Return every entry below word for word and leave out any picture.

GIVEN RECORDS
:::
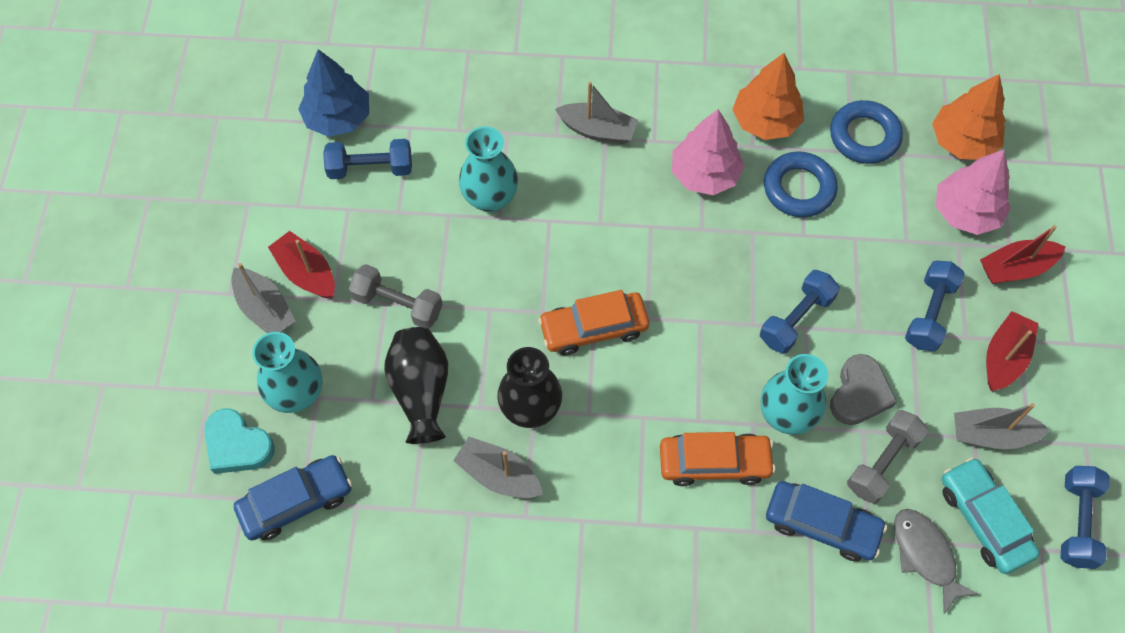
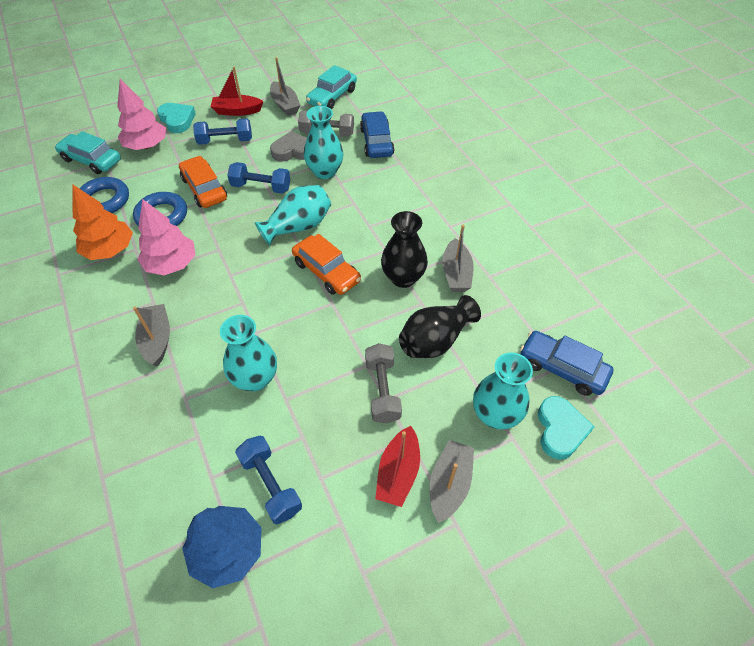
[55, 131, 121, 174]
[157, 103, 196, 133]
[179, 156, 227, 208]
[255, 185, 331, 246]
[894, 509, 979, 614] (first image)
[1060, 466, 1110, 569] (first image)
:::
SOLUTION FOR THIS TASK
[55, 131, 121, 174]
[157, 103, 196, 133]
[179, 156, 227, 208]
[255, 185, 331, 246]
[894, 509, 979, 614] (first image)
[1060, 466, 1110, 569] (first image)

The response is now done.